→ **GOAL OF THE EXERCISE**
Retype the records below from their first line through the line containing "JOY1 pin VRX: B0 -> A2", and include nothing else.

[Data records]
§

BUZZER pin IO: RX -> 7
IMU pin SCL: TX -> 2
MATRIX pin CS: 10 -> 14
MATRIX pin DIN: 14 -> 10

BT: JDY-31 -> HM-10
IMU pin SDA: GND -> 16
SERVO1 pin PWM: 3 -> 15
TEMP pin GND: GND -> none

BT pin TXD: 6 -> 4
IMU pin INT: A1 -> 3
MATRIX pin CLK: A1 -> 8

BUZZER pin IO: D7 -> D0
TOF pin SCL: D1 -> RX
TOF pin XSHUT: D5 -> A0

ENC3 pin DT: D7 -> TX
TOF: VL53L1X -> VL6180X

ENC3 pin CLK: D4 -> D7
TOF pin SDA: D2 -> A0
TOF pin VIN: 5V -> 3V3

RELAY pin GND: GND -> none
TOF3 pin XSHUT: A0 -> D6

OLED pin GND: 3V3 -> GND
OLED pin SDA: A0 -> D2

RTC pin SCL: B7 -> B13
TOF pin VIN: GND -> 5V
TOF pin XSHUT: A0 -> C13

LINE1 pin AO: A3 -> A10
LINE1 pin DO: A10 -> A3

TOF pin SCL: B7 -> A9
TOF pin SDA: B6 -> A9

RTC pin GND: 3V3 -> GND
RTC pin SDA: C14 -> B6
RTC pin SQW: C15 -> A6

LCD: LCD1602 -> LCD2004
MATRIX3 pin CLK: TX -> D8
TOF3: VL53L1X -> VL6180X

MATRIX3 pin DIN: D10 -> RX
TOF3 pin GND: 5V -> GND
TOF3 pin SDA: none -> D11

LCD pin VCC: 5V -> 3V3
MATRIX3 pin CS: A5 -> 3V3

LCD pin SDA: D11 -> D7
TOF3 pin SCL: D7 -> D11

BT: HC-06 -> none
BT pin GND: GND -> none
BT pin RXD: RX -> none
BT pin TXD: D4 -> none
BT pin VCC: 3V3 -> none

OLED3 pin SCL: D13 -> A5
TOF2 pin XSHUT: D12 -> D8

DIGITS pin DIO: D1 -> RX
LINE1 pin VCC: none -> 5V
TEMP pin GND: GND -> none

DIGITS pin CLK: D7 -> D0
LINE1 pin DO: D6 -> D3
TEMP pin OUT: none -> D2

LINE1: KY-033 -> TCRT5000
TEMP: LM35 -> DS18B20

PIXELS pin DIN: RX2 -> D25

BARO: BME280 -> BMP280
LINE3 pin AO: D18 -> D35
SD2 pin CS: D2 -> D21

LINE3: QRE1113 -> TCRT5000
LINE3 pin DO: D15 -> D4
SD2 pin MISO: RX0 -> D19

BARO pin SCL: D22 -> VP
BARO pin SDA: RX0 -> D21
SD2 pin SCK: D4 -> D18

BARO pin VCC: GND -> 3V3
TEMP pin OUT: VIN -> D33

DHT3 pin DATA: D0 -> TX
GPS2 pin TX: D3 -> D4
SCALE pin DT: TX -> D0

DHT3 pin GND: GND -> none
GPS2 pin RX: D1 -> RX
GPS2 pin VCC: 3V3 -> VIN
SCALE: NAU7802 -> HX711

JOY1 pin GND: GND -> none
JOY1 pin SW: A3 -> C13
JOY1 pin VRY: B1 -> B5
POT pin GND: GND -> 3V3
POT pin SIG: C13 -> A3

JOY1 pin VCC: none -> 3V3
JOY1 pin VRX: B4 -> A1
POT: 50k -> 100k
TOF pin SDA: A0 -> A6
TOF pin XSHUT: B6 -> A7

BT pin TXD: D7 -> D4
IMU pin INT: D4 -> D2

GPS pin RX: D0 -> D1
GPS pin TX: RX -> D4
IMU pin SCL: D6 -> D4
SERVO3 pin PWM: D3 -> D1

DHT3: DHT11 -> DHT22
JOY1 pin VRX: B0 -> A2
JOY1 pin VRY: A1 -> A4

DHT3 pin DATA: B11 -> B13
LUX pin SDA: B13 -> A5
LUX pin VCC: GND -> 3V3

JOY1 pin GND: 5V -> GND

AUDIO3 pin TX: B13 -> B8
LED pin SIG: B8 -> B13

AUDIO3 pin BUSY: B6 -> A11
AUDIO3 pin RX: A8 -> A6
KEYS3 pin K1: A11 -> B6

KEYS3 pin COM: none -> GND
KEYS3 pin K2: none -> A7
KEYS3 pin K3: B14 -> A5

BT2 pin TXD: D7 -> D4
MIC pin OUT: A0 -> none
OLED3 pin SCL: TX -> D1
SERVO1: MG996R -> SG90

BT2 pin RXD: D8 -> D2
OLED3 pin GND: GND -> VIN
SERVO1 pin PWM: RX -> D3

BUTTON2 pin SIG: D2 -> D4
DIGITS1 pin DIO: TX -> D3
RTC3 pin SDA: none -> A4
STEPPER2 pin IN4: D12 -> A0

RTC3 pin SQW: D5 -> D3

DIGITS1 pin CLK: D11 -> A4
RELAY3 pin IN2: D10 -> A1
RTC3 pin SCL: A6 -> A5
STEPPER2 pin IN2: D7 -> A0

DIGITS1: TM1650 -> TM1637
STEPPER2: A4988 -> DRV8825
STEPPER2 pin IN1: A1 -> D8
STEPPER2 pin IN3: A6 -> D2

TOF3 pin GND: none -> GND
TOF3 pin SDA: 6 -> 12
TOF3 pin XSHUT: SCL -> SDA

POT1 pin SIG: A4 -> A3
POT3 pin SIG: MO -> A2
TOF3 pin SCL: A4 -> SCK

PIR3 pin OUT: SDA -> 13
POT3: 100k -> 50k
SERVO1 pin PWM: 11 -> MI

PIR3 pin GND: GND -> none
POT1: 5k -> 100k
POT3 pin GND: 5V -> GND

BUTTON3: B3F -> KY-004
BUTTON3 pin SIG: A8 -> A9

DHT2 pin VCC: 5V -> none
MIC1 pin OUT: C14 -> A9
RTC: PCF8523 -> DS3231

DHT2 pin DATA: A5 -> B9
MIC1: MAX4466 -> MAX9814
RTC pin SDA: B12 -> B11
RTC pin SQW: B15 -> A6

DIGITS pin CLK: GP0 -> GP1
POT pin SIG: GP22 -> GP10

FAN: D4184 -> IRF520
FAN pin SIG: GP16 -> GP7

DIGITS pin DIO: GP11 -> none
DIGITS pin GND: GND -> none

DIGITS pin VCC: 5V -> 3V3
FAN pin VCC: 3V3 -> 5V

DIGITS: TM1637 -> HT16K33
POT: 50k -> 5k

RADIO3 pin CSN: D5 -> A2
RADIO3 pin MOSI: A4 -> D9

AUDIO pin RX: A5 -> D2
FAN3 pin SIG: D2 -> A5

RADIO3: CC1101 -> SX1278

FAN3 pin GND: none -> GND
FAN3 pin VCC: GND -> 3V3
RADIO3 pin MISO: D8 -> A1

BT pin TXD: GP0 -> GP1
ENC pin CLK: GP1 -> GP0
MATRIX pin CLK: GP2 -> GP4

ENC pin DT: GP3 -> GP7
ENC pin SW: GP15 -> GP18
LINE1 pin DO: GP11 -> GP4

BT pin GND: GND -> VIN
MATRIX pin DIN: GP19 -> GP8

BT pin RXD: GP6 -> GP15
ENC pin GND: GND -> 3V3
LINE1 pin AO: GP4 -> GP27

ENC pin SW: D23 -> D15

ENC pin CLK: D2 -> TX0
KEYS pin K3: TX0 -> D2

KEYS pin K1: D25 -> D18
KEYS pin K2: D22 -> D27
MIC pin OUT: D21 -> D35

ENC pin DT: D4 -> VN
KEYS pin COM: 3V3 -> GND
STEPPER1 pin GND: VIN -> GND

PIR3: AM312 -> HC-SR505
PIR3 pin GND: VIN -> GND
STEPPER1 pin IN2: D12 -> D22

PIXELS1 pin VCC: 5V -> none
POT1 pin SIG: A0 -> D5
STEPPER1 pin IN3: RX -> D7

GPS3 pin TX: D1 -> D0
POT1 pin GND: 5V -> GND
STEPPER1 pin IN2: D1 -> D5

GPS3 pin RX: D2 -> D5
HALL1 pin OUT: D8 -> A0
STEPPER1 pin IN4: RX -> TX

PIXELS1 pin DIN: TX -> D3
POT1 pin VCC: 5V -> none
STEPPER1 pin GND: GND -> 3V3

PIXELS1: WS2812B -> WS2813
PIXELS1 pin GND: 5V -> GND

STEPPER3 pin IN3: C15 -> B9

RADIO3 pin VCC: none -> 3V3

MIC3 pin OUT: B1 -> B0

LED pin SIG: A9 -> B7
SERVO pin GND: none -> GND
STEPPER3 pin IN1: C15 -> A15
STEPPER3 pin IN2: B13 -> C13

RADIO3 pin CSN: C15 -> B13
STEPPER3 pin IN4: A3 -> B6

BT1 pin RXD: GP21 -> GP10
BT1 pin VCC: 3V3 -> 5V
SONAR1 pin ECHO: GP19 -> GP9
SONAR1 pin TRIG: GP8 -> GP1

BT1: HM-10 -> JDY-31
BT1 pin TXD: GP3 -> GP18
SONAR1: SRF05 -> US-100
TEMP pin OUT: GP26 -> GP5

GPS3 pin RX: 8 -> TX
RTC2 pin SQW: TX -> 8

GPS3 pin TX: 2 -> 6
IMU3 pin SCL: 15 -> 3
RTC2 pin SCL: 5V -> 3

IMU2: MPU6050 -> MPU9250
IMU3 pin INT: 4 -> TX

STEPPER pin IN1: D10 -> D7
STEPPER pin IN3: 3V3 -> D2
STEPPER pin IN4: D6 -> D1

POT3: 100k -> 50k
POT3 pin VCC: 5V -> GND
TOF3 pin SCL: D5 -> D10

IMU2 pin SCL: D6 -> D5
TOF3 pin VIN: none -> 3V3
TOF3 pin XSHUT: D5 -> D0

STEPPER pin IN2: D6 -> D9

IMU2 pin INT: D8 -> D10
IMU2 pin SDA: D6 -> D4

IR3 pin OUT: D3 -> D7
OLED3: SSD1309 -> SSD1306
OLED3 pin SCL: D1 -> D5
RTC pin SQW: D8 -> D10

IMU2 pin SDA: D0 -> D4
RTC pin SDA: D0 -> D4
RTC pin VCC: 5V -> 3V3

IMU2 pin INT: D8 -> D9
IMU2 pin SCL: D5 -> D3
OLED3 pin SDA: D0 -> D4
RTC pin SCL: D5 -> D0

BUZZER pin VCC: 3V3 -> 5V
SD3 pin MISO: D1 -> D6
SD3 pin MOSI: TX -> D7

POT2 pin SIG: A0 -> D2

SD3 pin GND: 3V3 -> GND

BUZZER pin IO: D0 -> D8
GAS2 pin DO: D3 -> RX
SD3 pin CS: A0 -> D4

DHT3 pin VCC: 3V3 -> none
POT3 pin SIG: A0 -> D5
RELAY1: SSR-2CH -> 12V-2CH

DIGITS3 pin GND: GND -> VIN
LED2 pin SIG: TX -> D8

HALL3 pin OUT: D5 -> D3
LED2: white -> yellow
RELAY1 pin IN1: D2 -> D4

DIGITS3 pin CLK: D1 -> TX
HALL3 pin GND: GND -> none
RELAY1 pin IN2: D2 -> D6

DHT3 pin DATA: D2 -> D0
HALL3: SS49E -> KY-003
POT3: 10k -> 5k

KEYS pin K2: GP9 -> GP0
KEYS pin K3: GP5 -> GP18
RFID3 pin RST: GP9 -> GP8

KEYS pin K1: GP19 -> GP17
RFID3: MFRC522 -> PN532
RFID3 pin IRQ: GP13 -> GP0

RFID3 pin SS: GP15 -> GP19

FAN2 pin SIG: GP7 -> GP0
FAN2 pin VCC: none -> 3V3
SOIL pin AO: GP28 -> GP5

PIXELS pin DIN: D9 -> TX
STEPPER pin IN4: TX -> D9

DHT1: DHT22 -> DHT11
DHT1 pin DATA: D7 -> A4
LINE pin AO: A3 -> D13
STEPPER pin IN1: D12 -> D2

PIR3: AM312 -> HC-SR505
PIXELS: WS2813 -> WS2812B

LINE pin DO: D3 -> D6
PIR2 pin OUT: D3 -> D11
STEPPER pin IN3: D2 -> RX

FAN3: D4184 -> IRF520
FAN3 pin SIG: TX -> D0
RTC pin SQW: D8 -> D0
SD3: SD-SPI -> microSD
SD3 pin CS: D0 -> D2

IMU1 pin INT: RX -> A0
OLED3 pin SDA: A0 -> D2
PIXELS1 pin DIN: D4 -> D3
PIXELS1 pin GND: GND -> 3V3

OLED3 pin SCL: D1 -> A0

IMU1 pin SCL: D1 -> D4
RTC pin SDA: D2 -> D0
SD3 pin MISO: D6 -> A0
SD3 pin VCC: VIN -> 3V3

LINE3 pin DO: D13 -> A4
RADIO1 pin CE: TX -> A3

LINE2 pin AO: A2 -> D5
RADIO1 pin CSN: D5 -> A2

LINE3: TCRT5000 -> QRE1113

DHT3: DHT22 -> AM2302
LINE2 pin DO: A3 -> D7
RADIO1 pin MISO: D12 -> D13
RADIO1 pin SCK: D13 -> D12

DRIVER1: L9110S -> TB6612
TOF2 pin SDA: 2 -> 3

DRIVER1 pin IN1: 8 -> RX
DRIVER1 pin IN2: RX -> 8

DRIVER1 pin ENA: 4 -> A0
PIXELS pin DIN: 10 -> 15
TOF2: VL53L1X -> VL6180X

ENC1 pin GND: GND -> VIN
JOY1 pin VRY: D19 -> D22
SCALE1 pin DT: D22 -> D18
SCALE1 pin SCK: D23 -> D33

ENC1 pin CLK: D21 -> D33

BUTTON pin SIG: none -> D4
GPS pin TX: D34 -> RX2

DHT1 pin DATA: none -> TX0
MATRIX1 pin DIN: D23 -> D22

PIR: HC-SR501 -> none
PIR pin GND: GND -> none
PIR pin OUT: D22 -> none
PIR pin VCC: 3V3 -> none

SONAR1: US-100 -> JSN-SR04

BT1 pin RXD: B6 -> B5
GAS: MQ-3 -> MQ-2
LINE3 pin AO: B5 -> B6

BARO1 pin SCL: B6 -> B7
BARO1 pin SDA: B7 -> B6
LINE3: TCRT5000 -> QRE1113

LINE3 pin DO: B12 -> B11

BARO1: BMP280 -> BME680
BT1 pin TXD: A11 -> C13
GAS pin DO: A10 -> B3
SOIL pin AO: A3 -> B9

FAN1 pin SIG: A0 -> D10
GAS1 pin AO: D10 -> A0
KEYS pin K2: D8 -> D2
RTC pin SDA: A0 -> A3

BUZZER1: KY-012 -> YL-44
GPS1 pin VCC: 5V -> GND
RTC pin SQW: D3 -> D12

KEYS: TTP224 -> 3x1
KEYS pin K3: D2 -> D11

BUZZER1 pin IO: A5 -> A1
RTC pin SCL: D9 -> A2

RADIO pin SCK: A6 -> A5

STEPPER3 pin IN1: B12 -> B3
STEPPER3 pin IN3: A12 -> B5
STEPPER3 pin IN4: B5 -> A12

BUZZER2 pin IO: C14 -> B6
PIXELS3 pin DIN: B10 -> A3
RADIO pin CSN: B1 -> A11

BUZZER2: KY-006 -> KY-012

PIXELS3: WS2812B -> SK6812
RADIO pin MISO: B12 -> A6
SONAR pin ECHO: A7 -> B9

§

→ **RESPONSE TO THIS TASK**
BUZZER pin IO: RX -> 7
IMU pin SCL: TX -> 2
MATRIX pin CS: 10 -> 14
MATRIX pin DIN: 14 -> 10

BT: JDY-31 -> HM-10
IMU pin SDA: GND -> 16
SERVO1 pin PWM: 3 -> 15
TEMP pin GND: GND -> none

BT pin TXD: 6 -> 4
IMU pin INT: A1 -> 3
MATRIX pin CLK: A1 -> 8

BUZZER pin IO: D7 -> D0
TOF pin SCL: D1 -> RX
TOF pin XSHUT: D5 -> A0

ENC3 pin DT: D7 -> TX
TOF: VL53L1X -> VL6180X

ENC3 pin CLK: D4 -> D7
TOF pin SDA: D2 -> A0
TOF pin VIN: 5V -> 3V3

RELAY pin GND: GND -> none
TOF3 pin XSHUT: A0 -> D6

OLED pin GND: 3V3 -> GND
OLED pin SDA: A0 -> D2

RTC pin SCL: B7 -> B13
TOF pin VIN: GND -> 5V
TOF pin XSHUT: A0 -> C13

LINE1 pin AO: A3 -> A10
LINE1 pin DO: A10 -> A3

TOF pin SCL: B7 -> A9
TOF pin SDA: B6 -> A9

RTC pin GND: 3V3 -> GND
RTC pin SDA: C14 -> B6
RTC pin SQW: C15 -> A6

LCD: LCD1602 -> LCD2004
MATRIX3 pin CLK: TX -> D8
TOF3: VL53L1X -> VL6180X

MATRIX3 pin DIN: D10 -> RX
TOF3 pin GND: 5V -> GND
TOF3 pin SDA: none -> D11

LCD pin VCC: 5V -> 3V3
MATRIX3 pin CS: A5 -> 3V3

LCD pin SDA: D11 -> D7
TOF3 pin SCL: D7 -> D11

BT: HC-06 -> none
BT pin GND: GND -> none
BT pin RXD: RX -> none
BT pin TXD: D4 -> none
BT pin VCC: 3V3 -> none

OLED3 pin SCL: D13 -> A5
TOF2 pin XSHUT: D12 -> D8

DIGITS pin DIO: D1 -> RX
LINE1 pin VCC: none -> 5V
TEMP pin GND: GND -> none

DIGITS pin CLK: D7 -> D0
LINE1 pin DO: D6 -> D3
TEMP pin OUT: none -> D2

LINE1: KY-033 -> TCRT5000
TEMP: LM35 -> DS18B20

PIXELS pin DIN: RX2 -> D25

BARO: BME280 -> BMP280
LINE3 pin AO: D18 -> D35
SD2 pin CS: D2 -> D21

LINE3: QRE1113 -> TCRT5000
LINE3 pin DO: D15 -> D4
SD2 pin MISO: RX0 -> D19

BARO pin SCL: D22 -> VP
BARO pin SDA: RX0 -> D21
SD2 pin SCK: D4 -> D18

BARO pin VCC: GND -> 3V3
TEMP pin OUT: VIN -> D33

DHT3 pin DATA: D0 -> TX
GPS2 pin TX: D3 -> D4
SCALE pin DT: TX -> D0

DHT3 pin GND: GND -> none
GPS2 pin RX: D1 -> RX
GPS2 pin VCC: 3V3 -> VIN
SCALE: NAU7802 -> HX711

JOY1 pin GND: GND -> none
JOY1 pin SW: A3 -> C13
JOY1 pin VRY: B1 -> B5
POT pin GND: GND -> 3V3
POT pin SIG: C13 -> A3

JOY1 pin VCC: none -> 3V3
JOY1 pin VRX: B4 -> A1
POT: 50k -> 100k
TOF pin SDA: A0 -> A6
TOF pin XSHUT: B6 -> A7

BT pin TXD: D7 -> D4
IMU pin INT: D4 -> D2

GPS pin RX: D0 -> D1
GPS pin TX: RX -> D4
IMU pin SCL: D6 -> D4
SERVO3 pin PWM: D3 -> D1

DHT3: DHT11 -> DHT22
JOY1 pin VRX: B0 -> A2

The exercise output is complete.